__Exercise prompt__: Your job is to return the whole listing unchanged while skipping its images.

** Opening Extracted information block **

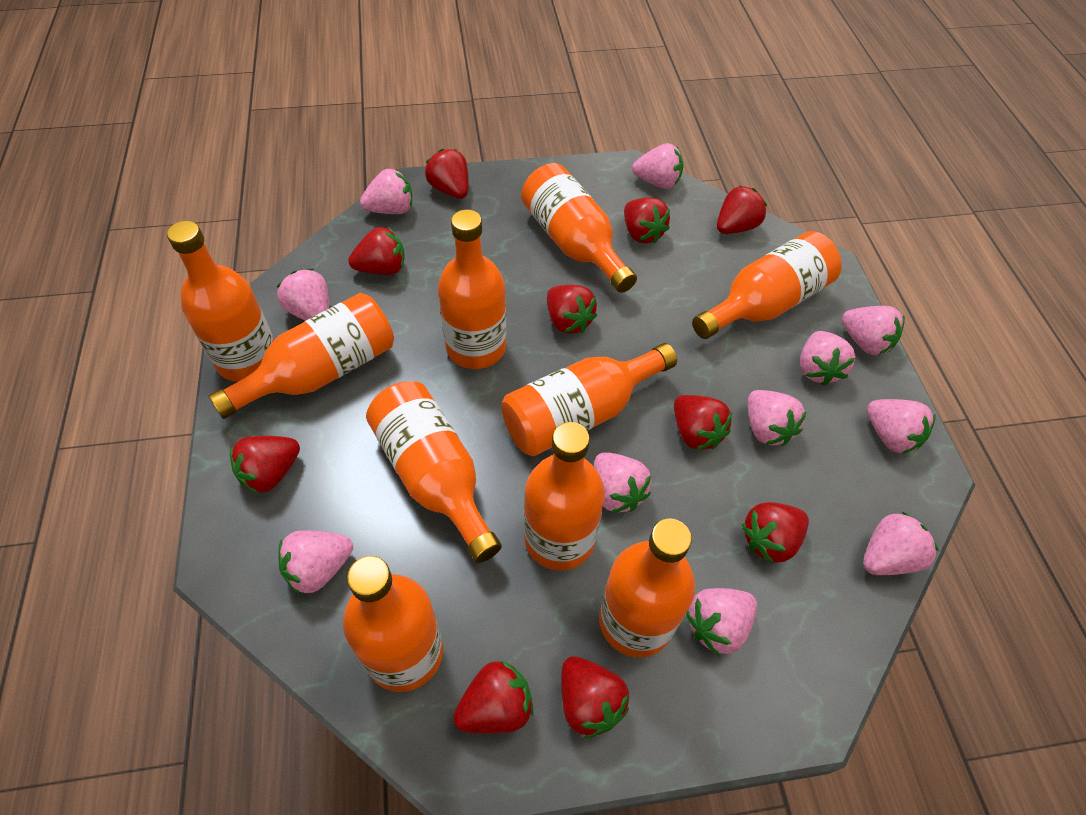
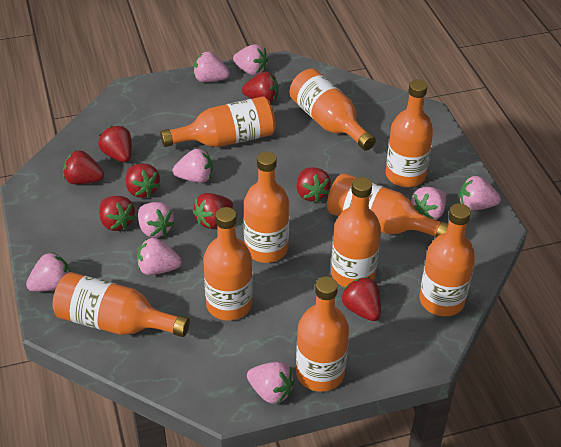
pink strawberry: 11 -> 9
red strawberry: 10 -> 8

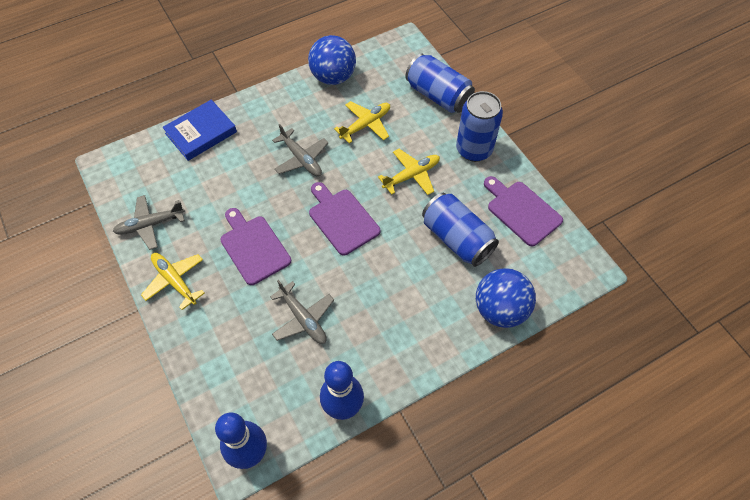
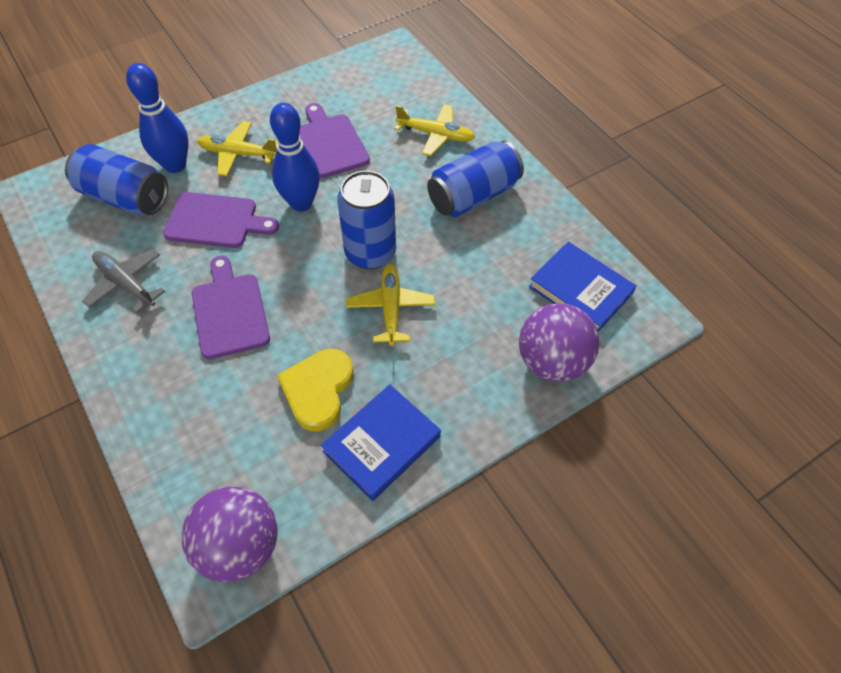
blue ball: 2 -> 0
blue book: 1 -> 2
grey plane: 3 -> 1
purple ball: 0 -> 2
yellow heart: 0 -> 1

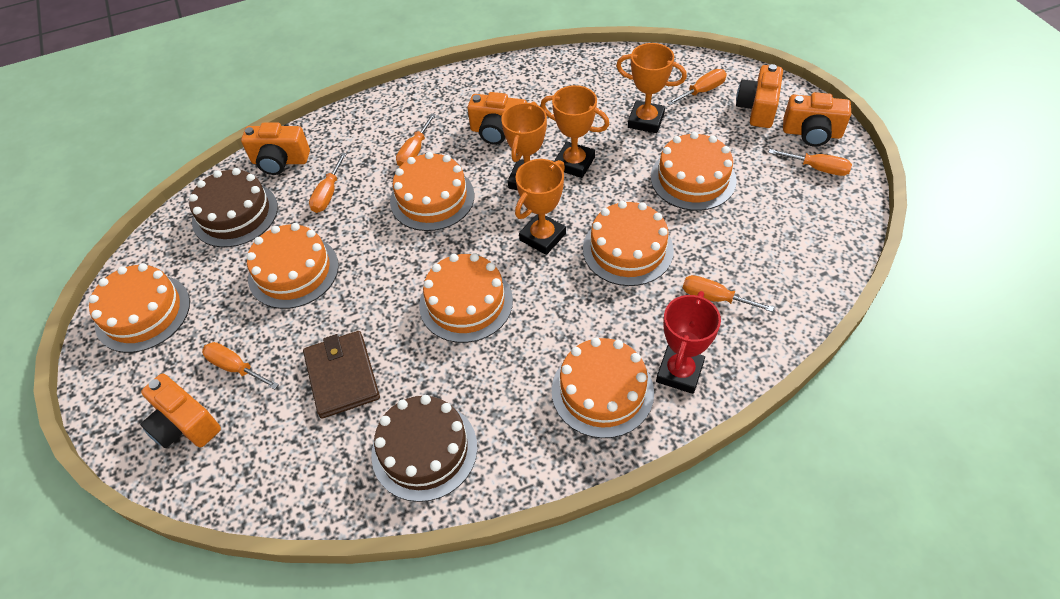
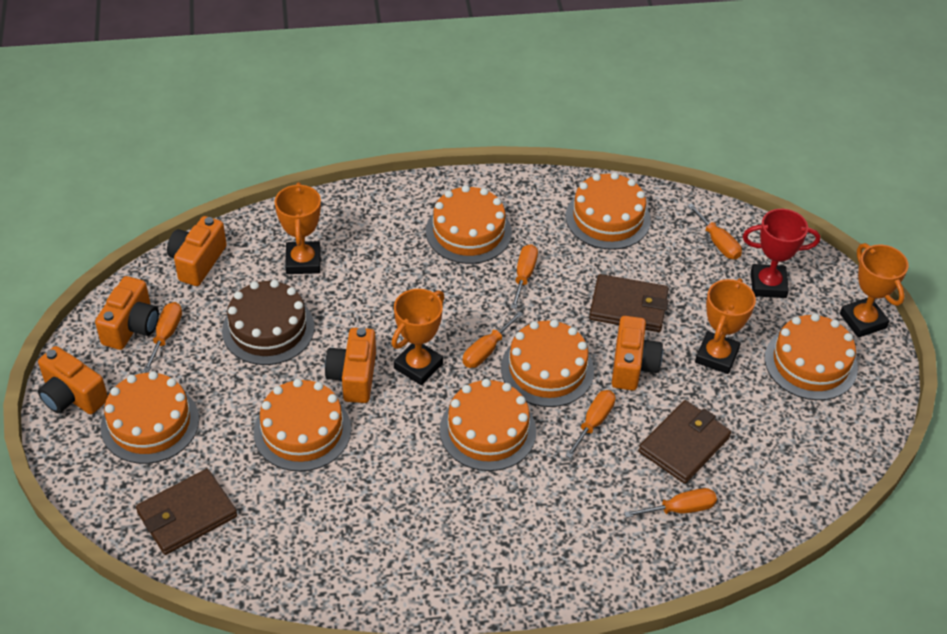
brown cake: 2 -> 1
brown wallet: 1 -> 3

** Closing Extracted information block **

__Task result__:
pink strawberry: 11 -> 9
red strawberry: 10 -> 8

blue ball: 2 -> 0
blue book: 1 -> 2
grey plane: 3 -> 1
purple ball: 0 -> 2
yellow heart: 0 -> 1

brown cake: 2 -> 1
brown wallet: 1 -> 3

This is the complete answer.